## YOUR INSTRUCTIONS
Edit the entries below so that every "counterclockwise" reads "anticlockwise", with all other text left unchanged.

** Begin PROVIDED MATERIAL **

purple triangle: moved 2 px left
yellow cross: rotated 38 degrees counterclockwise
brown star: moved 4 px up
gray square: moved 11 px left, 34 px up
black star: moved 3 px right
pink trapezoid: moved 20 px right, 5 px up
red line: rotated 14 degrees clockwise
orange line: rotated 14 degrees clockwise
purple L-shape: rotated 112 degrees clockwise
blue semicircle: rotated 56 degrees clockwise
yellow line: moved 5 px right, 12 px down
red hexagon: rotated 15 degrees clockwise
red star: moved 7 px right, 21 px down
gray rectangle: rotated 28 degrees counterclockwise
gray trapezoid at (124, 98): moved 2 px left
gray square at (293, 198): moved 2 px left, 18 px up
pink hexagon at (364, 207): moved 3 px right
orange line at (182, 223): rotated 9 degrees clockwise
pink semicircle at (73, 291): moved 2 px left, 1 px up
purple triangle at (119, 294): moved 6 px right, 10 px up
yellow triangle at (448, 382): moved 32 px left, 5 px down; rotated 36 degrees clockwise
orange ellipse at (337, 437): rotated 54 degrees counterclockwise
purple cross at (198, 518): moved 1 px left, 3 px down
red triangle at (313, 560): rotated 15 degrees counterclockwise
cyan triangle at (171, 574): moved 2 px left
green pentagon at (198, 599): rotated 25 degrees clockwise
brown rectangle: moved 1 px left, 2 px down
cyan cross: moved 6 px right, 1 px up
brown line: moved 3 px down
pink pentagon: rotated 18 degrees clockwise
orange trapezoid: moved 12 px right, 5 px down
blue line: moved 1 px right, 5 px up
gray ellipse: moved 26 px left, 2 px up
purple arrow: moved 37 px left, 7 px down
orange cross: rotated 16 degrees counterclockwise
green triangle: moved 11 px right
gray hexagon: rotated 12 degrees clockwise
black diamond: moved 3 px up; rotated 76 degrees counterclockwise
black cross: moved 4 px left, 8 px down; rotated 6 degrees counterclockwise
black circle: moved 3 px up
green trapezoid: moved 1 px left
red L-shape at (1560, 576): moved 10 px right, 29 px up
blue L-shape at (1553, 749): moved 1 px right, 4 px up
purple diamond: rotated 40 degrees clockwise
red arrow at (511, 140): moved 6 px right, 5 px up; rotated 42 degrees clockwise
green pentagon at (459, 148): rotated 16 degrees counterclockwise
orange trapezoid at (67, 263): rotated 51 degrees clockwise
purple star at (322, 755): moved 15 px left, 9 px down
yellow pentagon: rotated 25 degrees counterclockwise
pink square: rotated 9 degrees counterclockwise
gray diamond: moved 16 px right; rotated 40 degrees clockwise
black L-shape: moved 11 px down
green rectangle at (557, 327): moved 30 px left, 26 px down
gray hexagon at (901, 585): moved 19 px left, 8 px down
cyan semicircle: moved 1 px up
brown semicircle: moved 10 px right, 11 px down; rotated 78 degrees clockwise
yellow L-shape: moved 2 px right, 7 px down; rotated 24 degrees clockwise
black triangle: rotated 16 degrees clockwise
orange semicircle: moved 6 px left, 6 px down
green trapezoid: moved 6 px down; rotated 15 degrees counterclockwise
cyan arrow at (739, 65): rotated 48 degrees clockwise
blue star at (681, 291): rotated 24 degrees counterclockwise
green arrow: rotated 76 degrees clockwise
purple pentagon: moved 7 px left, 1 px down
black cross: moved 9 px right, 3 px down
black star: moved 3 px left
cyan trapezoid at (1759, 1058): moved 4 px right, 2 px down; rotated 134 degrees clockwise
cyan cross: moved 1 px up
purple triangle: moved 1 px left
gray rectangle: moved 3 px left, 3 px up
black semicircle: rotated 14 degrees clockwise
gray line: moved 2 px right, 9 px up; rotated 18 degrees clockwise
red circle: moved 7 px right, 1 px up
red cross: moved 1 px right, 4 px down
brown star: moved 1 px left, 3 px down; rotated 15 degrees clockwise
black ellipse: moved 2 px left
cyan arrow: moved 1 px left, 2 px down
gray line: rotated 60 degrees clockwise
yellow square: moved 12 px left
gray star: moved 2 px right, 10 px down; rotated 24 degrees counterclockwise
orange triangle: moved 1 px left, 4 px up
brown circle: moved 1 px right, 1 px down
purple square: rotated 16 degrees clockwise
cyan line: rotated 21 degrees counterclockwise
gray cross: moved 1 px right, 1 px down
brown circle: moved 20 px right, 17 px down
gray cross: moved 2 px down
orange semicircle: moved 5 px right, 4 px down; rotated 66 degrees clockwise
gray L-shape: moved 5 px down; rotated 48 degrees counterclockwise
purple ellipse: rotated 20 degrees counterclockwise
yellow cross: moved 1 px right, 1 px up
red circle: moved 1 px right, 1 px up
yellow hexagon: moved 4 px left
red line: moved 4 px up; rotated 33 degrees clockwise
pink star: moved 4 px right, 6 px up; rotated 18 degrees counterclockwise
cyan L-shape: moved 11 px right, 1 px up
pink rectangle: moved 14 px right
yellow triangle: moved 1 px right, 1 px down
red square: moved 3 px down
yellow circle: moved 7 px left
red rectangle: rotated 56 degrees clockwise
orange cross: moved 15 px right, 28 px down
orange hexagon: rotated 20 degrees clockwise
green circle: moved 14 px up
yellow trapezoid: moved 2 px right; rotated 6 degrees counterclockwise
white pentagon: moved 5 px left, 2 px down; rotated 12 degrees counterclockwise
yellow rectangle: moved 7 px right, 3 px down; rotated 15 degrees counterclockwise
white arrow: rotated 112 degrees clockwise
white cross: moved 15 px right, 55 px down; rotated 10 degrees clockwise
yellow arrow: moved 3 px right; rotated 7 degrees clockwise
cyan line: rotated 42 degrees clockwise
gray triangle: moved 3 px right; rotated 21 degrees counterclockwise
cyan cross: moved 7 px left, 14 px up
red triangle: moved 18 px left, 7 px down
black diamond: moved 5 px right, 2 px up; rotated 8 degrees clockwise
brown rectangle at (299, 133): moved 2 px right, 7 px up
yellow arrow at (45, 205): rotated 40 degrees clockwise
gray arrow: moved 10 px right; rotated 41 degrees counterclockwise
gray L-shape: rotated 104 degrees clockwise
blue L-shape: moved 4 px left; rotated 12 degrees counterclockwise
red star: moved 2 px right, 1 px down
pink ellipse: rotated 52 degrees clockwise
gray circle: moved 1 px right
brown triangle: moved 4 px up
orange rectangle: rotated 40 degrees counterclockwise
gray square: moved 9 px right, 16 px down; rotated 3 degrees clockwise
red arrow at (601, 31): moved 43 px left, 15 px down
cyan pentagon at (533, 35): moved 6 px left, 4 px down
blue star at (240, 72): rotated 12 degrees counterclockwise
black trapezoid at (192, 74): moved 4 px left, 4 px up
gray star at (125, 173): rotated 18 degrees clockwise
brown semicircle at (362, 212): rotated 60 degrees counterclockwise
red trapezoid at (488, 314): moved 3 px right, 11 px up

** End PROVIDED MATERIAL **

## SOLVED PROBLEM
purple triangle: moved 2 px left
yellow cross: rotated 38 degrees anticlockwise
brown star: moved 4 px up
gray square: moved 11 px left, 34 px up
black star: moved 3 px right
pink trapezoid: moved 20 px right, 5 px up
red line: rotated 14 degrees clockwise
orange line: rotated 14 degrees clockwise
purple L-shape: rotated 112 degrees clockwise
blue semicircle: rotated 56 degrees clockwise
yellow line: moved 5 px right, 12 px down
red hexagon: rotated 15 degrees clockwise
red star: moved 7 px right, 21 px down
gray rectangle: rotated 28 degrees anticlockwise
gray trapezoid at (124, 98): moved 2 px left
gray square at (293, 198): moved 2 px left, 18 px up
pink hexagon at (364, 207): moved 3 px right
orange line at (182, 223): rotated 9 degrees clockwise
pink semicircle at (73, 291): moved 2 px left, 1 px up
purple triangle at (119, 294): moved 6 px right, 10 px up
yellow triangle at (448, 382): moved 32 px left, 5 px down; rotated 36 degrees clockwise
orange ellipse at (337, 437): rotated 54 degrees anticlockwise
purple cross at (198, 518): moved 1 px left, 3 px down
red triangle at (313, 560): rotated 15 degrees anticlockwise
cyan triangle at (171, 574): moved 2 px left
green pentagon at (198, 599): rotated 25 degrees clockwise
brown rectangle: moved 1 px left, 2 px down
cyan cross: moved 6 px right, 1 px up
brown line: moved 3 px down
pink pentagon: rotated 18 degrees clockwise
orange trapezoid: moved 12 px right, 5 px down
blue line: moved 1 px right, 5 px up
gray ellipse: moved 26 px left, 2 px up
purple arrow: moved 37 px left, 7 px down
orange cross: rotated 16 degrees anticlockwise
green triangle: moved 11 px right
gray hexagon: rotated 12 degrees clockwise
black diamond: moved 3 px up; rotated 76 degrees anticlockwise
black cross: moved 4 px left, 8 px down; rotated 6 degrees anticlockwise
black circle: moved 3 px up
green trapezoid: moved 1 px left
red L-shape at (1560, 576): moved 10 px right, 29 px up
blue L-shape at (1553, 749): moved 1 px right, 4 px up
purple diamond: rotated 40 degrees clockwise
red arrow at (511, 140): moved 6 px right, 5 px up; rotated 42 degrees clockwise
green pentagon at (459, 148): rotated 16 degrees anticlockwise
orange trapezoid at (67, 263): rotated 51 degrees clockwise
purple star at (322, 755): moved 15 px left, 9 px down
yellow pentagon: rotated 25 degrees anticlockwise
pink square: rotated 9 degrees anticlockwise
gray diamond: moved 16 px right; rotated 40 degrees clockwise
black L-shape: moved 11 px down
green rectangle at (557, 327): moved 30 px left, 26 px down
gray hexagon at (901, 585): moved 19 px left, 8 px down
cyan semicircle: moved 1 px up
brown semicircle: moved 10 px right, 11 px down; rotated 78 degrees clockwise
yellow L-shape: moved 2 px right, 7 px down; rotated 24 degrees clockwise
black triangle: rotated 16 degrees clockwise
orange semicircle: moved 6 px left, 6 px down
green trapezoid: moved 6 px down; rotated 15 degrees anticlockwise
cyan arrow at (739, 65): rotated 48 degrees clockwise
blue star at (681, 291): rotated 24 degrees anticlockwise
green arrow: rotated 76 degrees clockwise
purple pentagon: moved 7 px left, 1 px down
black cross: moved 9 px right, 3 px down
black star: moved 3 px left
cyan trapezoid at (1759, 1058): moved 4 px right, 2 px down; rotated 134 degrees clockwise
cyan cross: moved 1 px up
purple triangle: moved 1 px left
gray rectangle: moved 3 px left, 3 px up
black semicircle: rotated 14 degrees clockwise
gray line: moved 2 px right, 9 px up; rotated 18 degrees clockwise
red circle: moved 7 px right, 1 px up
red cross: moved 1 px right, 4 px down
brown star: moved 1 px left, 3 px down; rotated 15 degrees clockwise
black ellipse: moved 2 px left
cyan arrow: moved 1 px left, 2 px down
gray line: rotated 60 degrees clockwise
yellow square: moved 12 px left
gray star: moved 2 px right, 10 px down; rotated 24 degrees anticlockwise
orange triangle: moved 1 px left, 4 px up
brown circle: moved 1 px right, 1 px down
purple square: rotated 16 degrees clockwise
cyan line: rotated 21 degrees anticlockwise
gray cross: moved 1 px right, 1 px down
brown circle: moved 20 px right, 17 px down
gray cross: moved 2 px down
orange semicircle: moved 5 px right, 4 px down; rotated 66 degrees clockwise
gray L-shape: moved 5 px down; rotated 48 degrees anticlockwise
purple ellipse: rotated 20 degrees anticlockwise
yellow cross: moved 1 px right, 1 px up
red circle: moved 1 px right, 1 px up
yellow hexagon: moved 4 px left
red line: moved 4 px up; rotated 33 degrees clockwise
pink star: moved 4 px right, 6 px up; rotated 18 degrees anticlockwise
cyan L-shape: moved 11 px right, 1 px up
pink rectangle: moved 14 px right
yellow triangle: moved 1 px right, 1 px down
red square: moved 3 px down
yellow circle: moved 7 px left
red rectangle: rotated 56 degrees clockwise
orange cross: moved 15 px right, 28 px down
orange hexagon: rotated 20 degrees clockwise
green circle: moved 14 px up
yellow trapezoid: moved 2 px right; rotated 6 degrees anticlockwise
white pentagon: moved 5 px left, 2 px down; rotated 12 degrees anticlockwise
yellow rectangle: moved 7 px right, 3 px down; rotated 15 degrees anticlockwise
white arrow: rotated 112 degrees clockwise
white cross: moved 15 px right, 55 px down; rotated 10 degrees clockwise
yellow arrow: moved 3 px right; rotated 7 degrees clockwise
cyan line: rotated 42 degrees clockwise
gray triangle: moved 3 px right; rotated 21 degrees anticlockwise
cyan cross: moved 7 px left, 14 px up
red triangle: moved 18 px left, 7 px down
black diamond: moved 5 px right, 2 px up; rotated 8 degrees clockwise
brown rectangle at (299, 133): moved 2 px right, 7 px up
yellow arrow at (45, 205): rotated 40 degrees clockwise
gray arrow: moved 10 px right; rotated 41 degrees anticlockwise
gray L-shape: rotated 104 degrees clockwise
blue L-shape: moved 4 px left; rotated 12 degrees anticlockwise
red star: moved 2 px right, 1 px down
pink ellipse: rotated 52 degrees clockwise
gray circle: moved 1 px right
brown triangle: moved 4 px up
orange rectangle: rotated 40 degrees anticlockwise
gray square: moved 9 px right, 16 px down; rotated 3 degrees clockwise
red arrow at (601, 31): moved 43 px left, 15 px down
cyan pentagon at (533, 35): moved 6 px left, 4 px down
blue star at (240, 72): rotated 12 degrees anticlockwise
black trapezoid at (192, 74): moved 4 px left, 4 px up
gray star at (125, 173): rotated 18 degrees clockwise
brown semicircle at (362, 212): rotated 60 degrees anticlockwise
red trapezoid at (488, 314): moved 3 px right, 11 px up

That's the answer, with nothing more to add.